*** Block opens ***
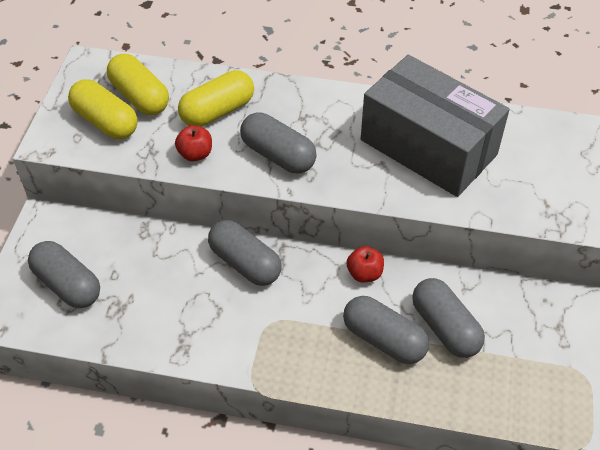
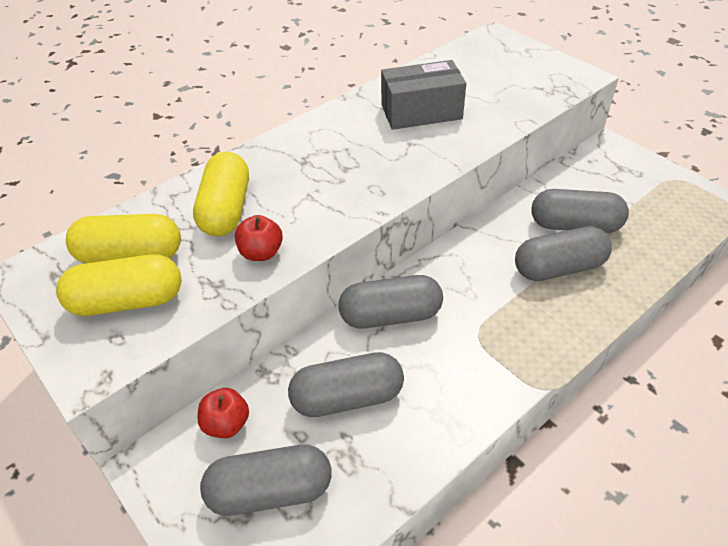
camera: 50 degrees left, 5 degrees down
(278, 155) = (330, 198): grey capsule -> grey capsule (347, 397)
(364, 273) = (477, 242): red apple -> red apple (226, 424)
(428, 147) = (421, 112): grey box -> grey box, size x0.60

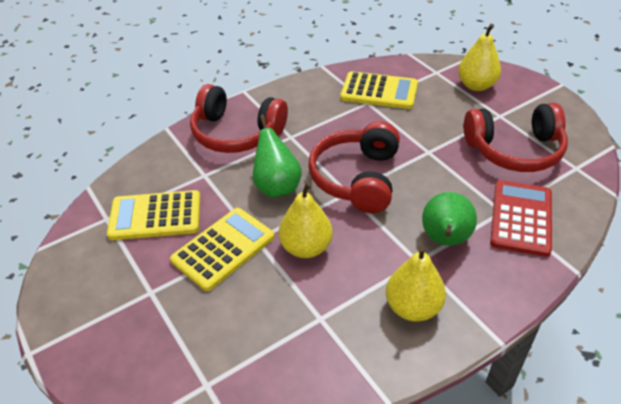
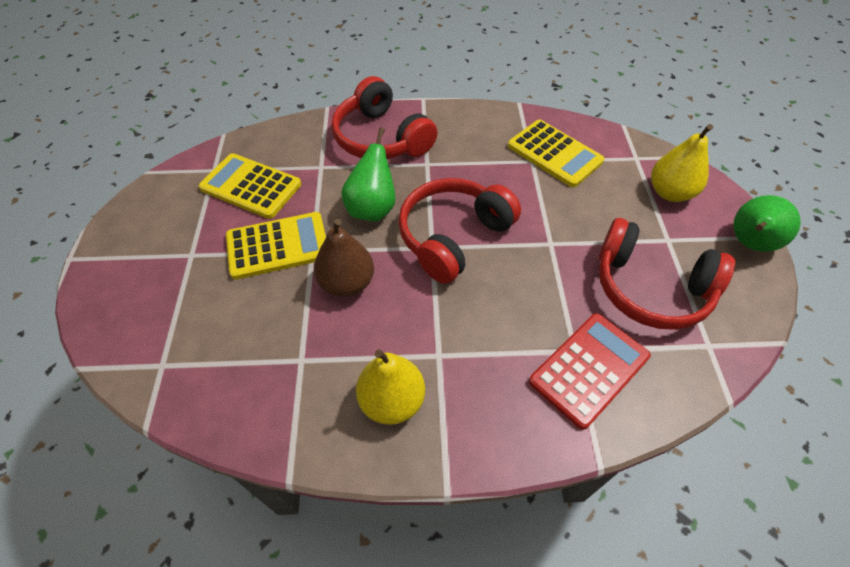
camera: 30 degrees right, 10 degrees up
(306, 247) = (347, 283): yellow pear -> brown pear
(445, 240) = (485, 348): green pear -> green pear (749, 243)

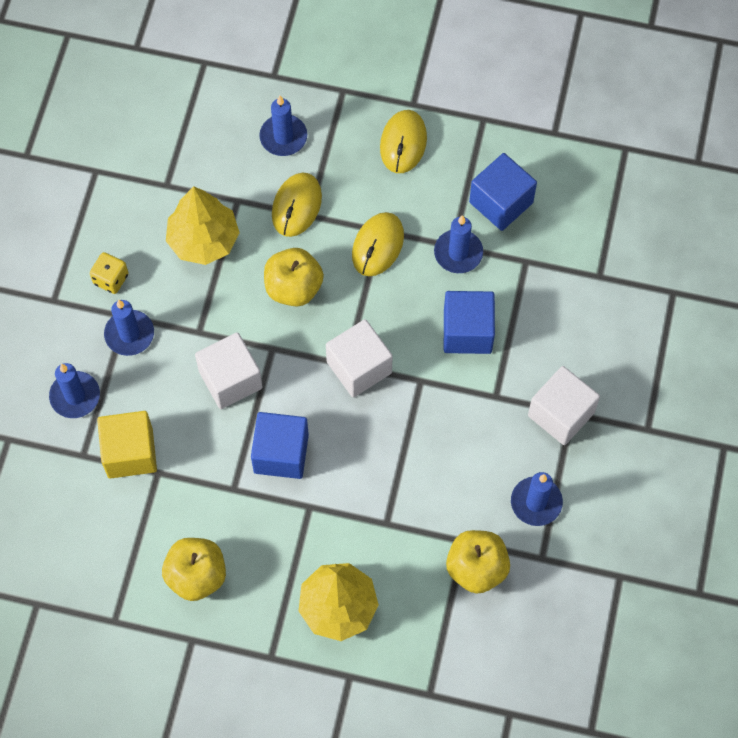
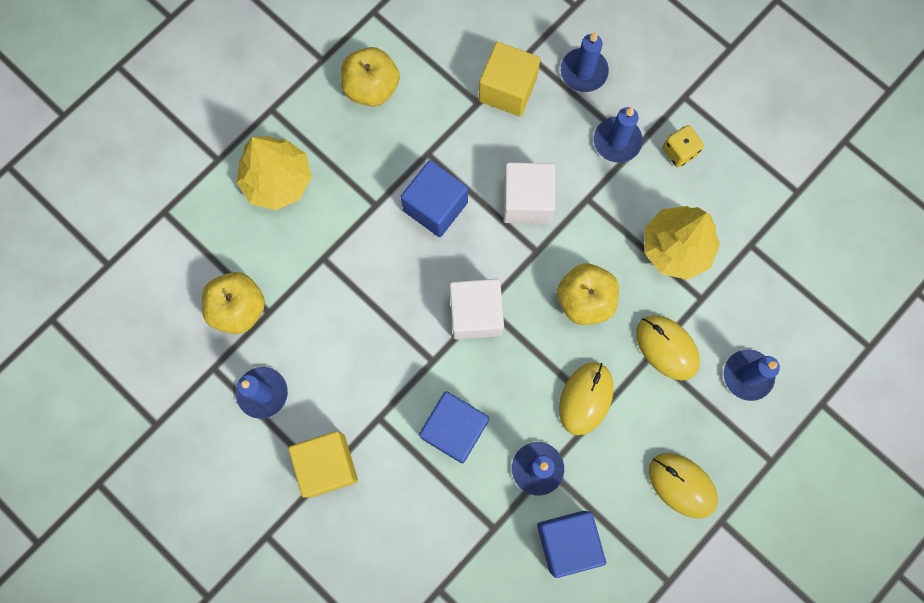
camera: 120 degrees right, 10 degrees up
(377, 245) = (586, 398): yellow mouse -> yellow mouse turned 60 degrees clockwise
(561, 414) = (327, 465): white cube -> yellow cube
*** Block closes ***
## EXERCISE INSTRUCTIONS:
Set the material above down again word for word. Include none of its pictures.

## ANSWER TO THIS TASK:
camera: 50 degrees left, 5 degrees down
(278, 155) = (330, 198): grey capsule -> grey capsule (347, 397)
(364, 273) = (477, 242): red apple -> red apple (226, 424)
(428, 147) = (421, 112): grey box -> grey box, size x0.60

camera: 30 degrees right, 10 degrees up
(306, 247) = (347, 283): yellow pear -> brown pear
(445, 240) = (485, 348): green pear -> green pear (749, 243)

camera: 120 degrees right, 10 degrees up
(377, 245) = (586, 398): yellow mouse -> yellow mouse turned 60 degrees clockwise
(561, 414) = (327, 465): white cube -> yellow cube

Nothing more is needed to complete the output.